What the exercise asks: Transcribe, word for word and with nothing extra, the line containing "purple star: (89, 136) -> (79, 112), moved" and each line that comes after it in the entries.
**** Provided material ****
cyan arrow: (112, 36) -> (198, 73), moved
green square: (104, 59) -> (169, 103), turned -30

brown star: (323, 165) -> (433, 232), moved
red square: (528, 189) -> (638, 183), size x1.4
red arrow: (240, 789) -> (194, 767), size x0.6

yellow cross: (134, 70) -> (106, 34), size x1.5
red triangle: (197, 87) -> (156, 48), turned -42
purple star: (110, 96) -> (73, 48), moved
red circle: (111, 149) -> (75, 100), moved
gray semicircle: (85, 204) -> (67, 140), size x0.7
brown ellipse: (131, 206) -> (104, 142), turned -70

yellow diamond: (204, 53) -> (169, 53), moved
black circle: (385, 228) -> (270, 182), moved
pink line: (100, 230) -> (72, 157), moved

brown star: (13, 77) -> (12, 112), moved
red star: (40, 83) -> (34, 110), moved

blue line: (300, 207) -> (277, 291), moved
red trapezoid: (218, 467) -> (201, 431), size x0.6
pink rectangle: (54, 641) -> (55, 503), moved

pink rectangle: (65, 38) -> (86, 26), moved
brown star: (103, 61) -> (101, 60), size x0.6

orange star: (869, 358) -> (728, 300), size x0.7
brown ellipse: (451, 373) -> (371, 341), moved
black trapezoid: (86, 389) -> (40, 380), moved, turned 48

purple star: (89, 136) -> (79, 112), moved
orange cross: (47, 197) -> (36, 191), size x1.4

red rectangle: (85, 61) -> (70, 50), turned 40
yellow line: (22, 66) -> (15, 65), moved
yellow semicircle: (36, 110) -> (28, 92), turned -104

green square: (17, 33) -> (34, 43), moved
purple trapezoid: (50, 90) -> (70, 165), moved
****
Written answer:
purple star: (89, 136) -> (79, 112), moved
orange cross: (47, 197) -> (36, 191), size x1.4

red rectangle: (85, 61) -> (70, 50), turned 40
yellow line: (22, 66) -> (15, 65), moved
yellow semicircle: (36, 110) -> (28, 92), turned -104

green square: (17, 33) -> (34, 43), moved
purple trapezoid: (50, 90) -> (70, 165), moved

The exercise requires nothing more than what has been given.